***** EXTRACTED INFORMATION

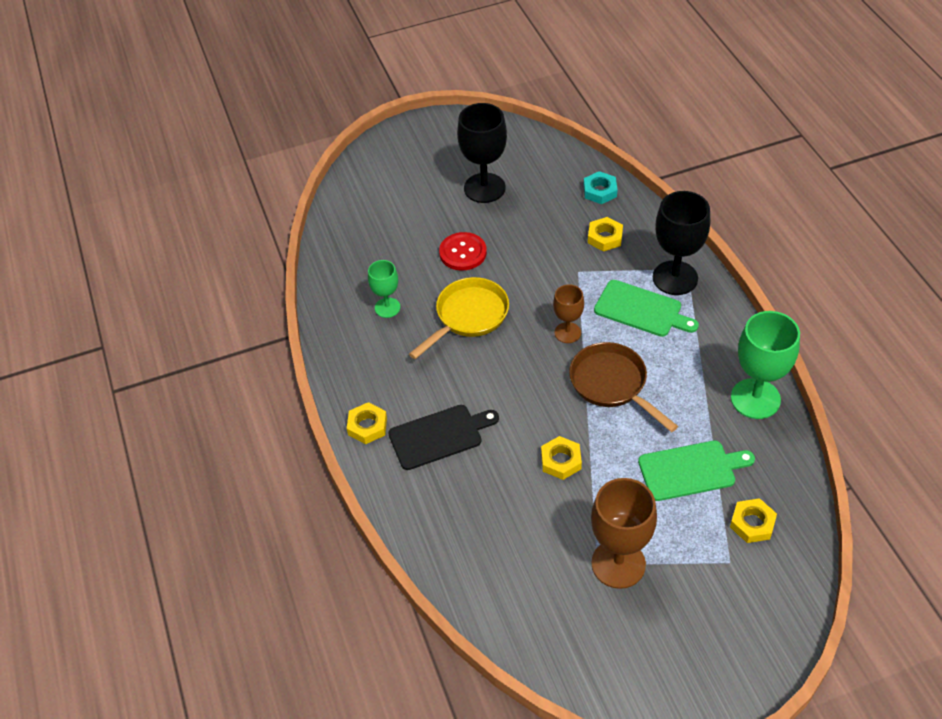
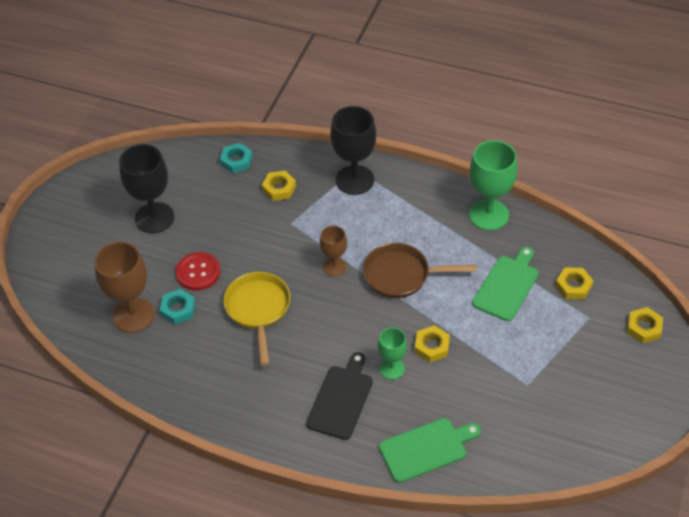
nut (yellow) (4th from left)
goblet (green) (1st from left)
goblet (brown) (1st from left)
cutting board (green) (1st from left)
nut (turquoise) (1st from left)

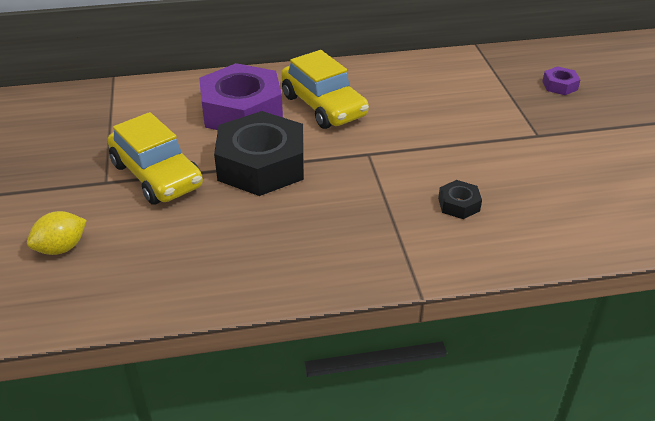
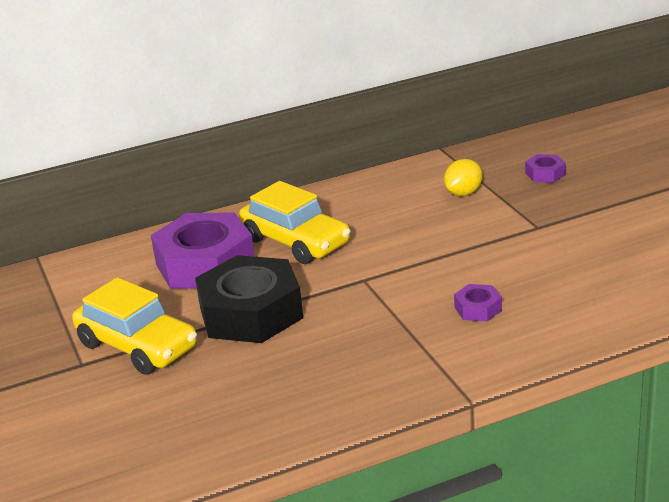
lemon (yellow)
nut (purple) (2nd from left)

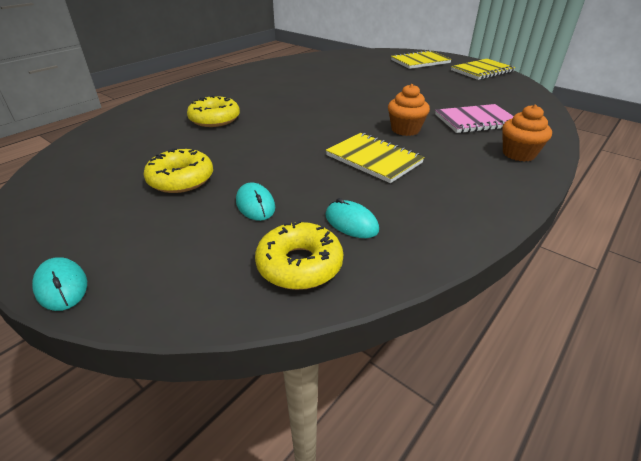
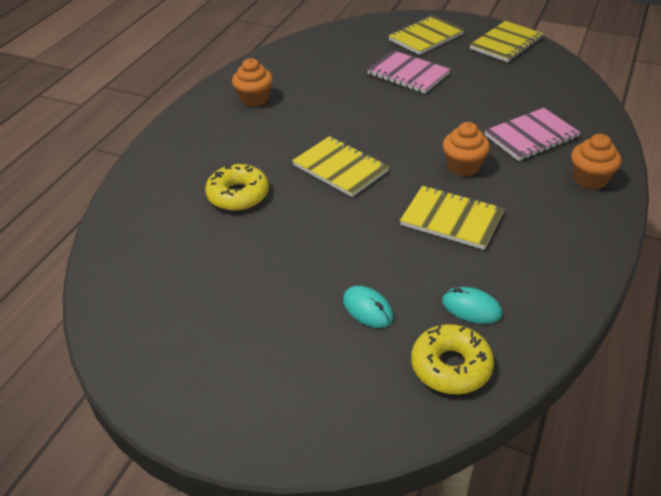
mouse (turquoise) (1st from left in the first image)
donut (yellow) (1st from left in the first image)
cupcake (orange) (1st from left)
notebook (yellow) (1st from left)
notebook (pink) (1st from left)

**********

> TASK DETAILS: Copy each line in the data that holds the word "first".

> ANSWER FOR THE TASK:
mouse (turquoise) (1st from left in the first image)
donut (yellow) (1st from left in the first image)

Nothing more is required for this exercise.